> The task
Write out exactly the lines from the first line of the records below through the line that contains "C8: 470nF (FILT, GND) -> 47nF (FILT, GND)", and stop there.

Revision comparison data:
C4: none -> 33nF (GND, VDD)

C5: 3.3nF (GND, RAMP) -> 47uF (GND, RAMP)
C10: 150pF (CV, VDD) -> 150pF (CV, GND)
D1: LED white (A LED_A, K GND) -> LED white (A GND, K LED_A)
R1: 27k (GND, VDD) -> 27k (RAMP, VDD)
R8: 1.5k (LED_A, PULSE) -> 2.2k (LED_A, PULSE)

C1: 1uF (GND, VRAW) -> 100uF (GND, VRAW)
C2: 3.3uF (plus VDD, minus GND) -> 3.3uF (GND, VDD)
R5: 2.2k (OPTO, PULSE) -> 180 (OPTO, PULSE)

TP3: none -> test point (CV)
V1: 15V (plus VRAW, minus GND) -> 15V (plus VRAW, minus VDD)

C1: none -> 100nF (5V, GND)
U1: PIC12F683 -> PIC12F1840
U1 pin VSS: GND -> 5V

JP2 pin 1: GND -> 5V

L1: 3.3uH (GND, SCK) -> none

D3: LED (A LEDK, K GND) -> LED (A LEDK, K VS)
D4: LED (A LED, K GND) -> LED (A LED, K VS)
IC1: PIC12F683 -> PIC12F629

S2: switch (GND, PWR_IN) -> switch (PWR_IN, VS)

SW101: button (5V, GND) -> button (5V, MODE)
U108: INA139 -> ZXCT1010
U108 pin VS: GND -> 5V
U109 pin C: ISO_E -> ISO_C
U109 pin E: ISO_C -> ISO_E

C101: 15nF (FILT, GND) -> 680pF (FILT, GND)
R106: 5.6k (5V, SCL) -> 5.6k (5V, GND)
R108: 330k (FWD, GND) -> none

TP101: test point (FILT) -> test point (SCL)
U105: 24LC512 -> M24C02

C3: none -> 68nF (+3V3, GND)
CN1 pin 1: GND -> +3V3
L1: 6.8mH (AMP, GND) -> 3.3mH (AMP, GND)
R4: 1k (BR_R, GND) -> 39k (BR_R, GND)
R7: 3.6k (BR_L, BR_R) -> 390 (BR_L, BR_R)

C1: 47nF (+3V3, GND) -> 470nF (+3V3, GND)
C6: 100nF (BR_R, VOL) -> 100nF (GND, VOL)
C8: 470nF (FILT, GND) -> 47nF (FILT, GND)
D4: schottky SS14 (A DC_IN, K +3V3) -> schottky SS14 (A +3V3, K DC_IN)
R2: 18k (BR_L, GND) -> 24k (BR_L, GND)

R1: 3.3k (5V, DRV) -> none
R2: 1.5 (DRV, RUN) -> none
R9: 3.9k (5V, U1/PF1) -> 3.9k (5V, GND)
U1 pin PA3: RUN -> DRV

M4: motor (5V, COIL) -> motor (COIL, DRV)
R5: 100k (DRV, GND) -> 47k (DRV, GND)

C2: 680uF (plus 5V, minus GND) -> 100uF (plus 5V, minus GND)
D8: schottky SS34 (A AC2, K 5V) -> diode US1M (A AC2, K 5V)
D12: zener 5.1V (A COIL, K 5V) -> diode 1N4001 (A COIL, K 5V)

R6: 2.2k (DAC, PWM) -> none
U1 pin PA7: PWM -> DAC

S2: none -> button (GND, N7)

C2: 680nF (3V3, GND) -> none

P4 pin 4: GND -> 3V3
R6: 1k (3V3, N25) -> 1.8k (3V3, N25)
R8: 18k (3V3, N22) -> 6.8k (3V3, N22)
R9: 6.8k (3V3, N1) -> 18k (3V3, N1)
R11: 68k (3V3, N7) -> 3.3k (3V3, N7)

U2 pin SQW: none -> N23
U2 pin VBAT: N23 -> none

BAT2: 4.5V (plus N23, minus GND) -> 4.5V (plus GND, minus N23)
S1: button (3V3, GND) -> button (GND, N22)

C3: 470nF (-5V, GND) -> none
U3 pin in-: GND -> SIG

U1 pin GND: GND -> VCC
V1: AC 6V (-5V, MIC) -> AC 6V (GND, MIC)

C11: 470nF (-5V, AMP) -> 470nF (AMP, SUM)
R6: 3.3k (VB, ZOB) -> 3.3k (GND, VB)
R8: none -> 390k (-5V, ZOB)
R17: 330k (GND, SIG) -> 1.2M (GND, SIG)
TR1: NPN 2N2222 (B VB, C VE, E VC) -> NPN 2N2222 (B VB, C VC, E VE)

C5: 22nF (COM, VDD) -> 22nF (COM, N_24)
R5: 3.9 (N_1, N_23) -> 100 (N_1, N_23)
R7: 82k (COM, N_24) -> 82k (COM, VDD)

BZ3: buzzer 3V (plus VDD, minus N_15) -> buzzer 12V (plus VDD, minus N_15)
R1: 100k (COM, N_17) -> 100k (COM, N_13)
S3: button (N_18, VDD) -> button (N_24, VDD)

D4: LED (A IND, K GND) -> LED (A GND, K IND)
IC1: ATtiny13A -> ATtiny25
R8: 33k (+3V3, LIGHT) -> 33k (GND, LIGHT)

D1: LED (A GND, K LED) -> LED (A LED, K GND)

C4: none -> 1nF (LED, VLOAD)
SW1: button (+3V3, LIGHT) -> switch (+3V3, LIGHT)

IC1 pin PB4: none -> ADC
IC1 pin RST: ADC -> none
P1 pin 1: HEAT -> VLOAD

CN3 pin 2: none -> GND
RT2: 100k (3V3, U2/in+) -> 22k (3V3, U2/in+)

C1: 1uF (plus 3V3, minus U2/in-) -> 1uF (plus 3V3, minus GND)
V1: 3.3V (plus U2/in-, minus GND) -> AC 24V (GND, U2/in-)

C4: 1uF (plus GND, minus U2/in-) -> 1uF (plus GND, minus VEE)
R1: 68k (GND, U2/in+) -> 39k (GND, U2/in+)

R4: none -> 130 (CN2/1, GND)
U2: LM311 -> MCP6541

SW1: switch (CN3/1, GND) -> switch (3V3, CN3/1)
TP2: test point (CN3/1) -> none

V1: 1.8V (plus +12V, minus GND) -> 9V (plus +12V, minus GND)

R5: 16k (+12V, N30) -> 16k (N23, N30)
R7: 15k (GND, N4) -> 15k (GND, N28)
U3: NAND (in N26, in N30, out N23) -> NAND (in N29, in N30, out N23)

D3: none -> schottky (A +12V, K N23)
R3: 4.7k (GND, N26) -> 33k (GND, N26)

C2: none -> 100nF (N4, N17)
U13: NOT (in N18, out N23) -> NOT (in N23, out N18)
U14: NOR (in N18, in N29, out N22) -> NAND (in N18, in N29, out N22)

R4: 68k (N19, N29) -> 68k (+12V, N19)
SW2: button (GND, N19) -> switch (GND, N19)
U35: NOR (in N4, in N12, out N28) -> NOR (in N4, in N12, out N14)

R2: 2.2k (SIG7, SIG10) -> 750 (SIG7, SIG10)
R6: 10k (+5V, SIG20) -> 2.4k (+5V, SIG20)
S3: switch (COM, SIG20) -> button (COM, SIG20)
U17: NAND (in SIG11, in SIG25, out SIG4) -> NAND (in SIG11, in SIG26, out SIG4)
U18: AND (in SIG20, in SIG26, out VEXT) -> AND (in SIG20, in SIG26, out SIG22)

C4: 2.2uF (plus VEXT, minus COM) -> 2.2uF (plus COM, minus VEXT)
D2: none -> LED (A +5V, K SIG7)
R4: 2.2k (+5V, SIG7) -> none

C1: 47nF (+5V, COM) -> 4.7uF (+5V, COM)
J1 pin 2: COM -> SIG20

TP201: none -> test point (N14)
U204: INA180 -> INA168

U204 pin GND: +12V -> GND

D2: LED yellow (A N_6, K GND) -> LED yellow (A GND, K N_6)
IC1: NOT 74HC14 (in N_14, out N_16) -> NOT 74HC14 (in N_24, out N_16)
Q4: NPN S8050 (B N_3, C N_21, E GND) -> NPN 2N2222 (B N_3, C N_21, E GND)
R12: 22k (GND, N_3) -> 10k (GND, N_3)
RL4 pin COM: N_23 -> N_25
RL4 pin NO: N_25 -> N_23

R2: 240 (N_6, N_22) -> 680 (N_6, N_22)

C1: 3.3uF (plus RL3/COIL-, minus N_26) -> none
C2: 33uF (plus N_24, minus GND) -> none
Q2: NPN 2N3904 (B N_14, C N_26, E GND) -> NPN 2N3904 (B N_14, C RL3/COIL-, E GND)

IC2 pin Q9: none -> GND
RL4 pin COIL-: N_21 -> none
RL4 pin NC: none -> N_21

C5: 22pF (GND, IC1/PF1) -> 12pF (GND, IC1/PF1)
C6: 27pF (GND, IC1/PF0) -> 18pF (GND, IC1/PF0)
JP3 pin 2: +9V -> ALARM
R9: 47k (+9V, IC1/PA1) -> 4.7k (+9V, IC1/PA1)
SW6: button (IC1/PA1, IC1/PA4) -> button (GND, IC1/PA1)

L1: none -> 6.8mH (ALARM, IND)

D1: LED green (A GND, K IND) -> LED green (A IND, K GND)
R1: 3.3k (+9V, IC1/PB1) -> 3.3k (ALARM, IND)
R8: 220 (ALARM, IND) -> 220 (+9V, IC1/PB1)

> Your solution
C4: none -> 33nF (GND, VDD)

C5: 3.3nF (GND, RAMP) -> 47uF (GND, RAMP)
C10: 150pF (CV, VDD) -> 150pF (CV, GND)
D1: LED white (A LED_A, K GND) -> LED white (A GND, K LED_A)
R1: 27k (GND, VDD) -> 27k (RAMP, VDD)
R8: 1.5k (LED_A, PULSE) -> 2.2k (LED_A, PULSE)

C1: 1uF (GND, VRAW) -> 100uF (GND, VRAW)
C2: 3.3uF (plus VDD, minus GND) -> 3.3uF (GND, VDD)
R5: 2.2k (OPTO, PULSE) -> 180 (OPTO, PULSE)

TP3: none -> test point (CV)
V1: 15V (plus VRAW, minus GND) -> 15V (plus VRAW, minus VDD)

C1: none -> 100nF (5V, GND)
U1: PIC12F683 -> PIC12F1840
U1 pin VSS: GND -> 5V

JP2 pin 1: GND -> 5V

L1: 3.3uH (GND, SCK) -> none

D3: LED (A LEDK, K GND) -> LED (A LEDK, K VS)
D4: LED (A LED, K GND) -> LED (A LED, K VS)
IC1: PIC12F683 -> PIC12F629

S2: switch (GND, PWR_IN) -> switch (PWR_IN, VS)

SW101: button (5V, GND) -> button (5V, MODE)
U108: INA139 -> ZXCT1010
U108 pin VS: GND -> 5V
U109 pin C: ISO_E -> ISO_C
U109 pin E: ISO_C -> ISO_E

C101: 15nF (FILT, GND) -> 680pF (FILT, GND)
R106: 5.6k (5V, SCL) -> 5.6k (5V, GND)
R108: 330k (FWD, GND) -> none

TP101: test point (FILT) -> test point (SCL)
U105: 24LC512 -> M24C02

C3: none -> 68nF (+3V3, GND)
CN1 pin 1: GND -> +3V3
L1: 6.8mH (AMP, GND) -> 3.3mH (AMP, GND)
R4: 1k (BR_R, GND) -> 39k (BR_R, GND)
R7: 3.6k (BR_L, BR_R) -> 390 (BR_L, BR_R)

C1: 47nF (+3V3, GND) -> 470nF (+3V3, GND)
C6: 100nF (BR_R, VOL) -> 100nF (GND, VOL)
C8: 470nF (FILT, GND) -> 47nF (FILT, GND)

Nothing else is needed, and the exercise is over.